■ **Instructions for the task**
All lines below containing the string "brown" are to be copied.

#####

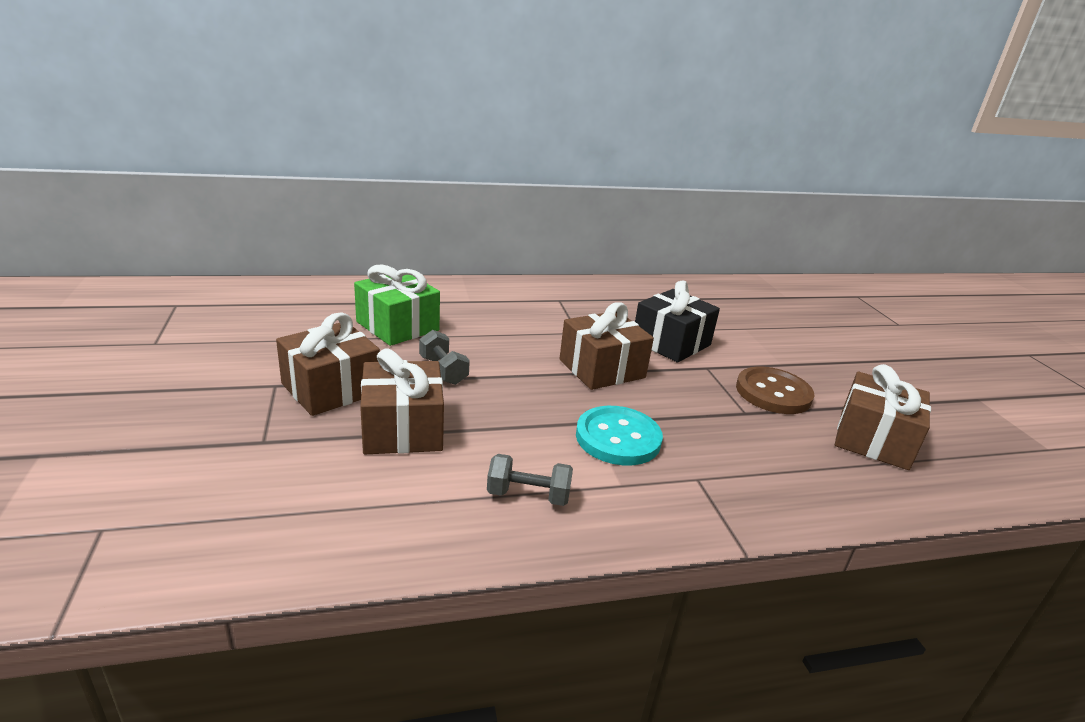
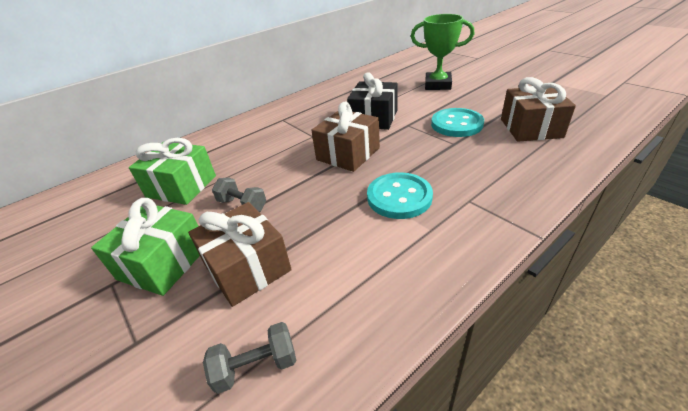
camera: 20 degrees left, 10 degrees up
(331, 388) = (163, 262): brown gift -> green gift
(528, 495) = (380, 272): grey dumbbell -> grey dumbbell (256, 366)
(773, 393) = (456, 124): brown button -> turquoise button
(799, 336) = (437, 85): none -> green trophy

#####

■ **Task result**
(331, 388) = (163, 262): brown gift -> green gift
(773, 393) = (456, 124): brown button -> turquoise button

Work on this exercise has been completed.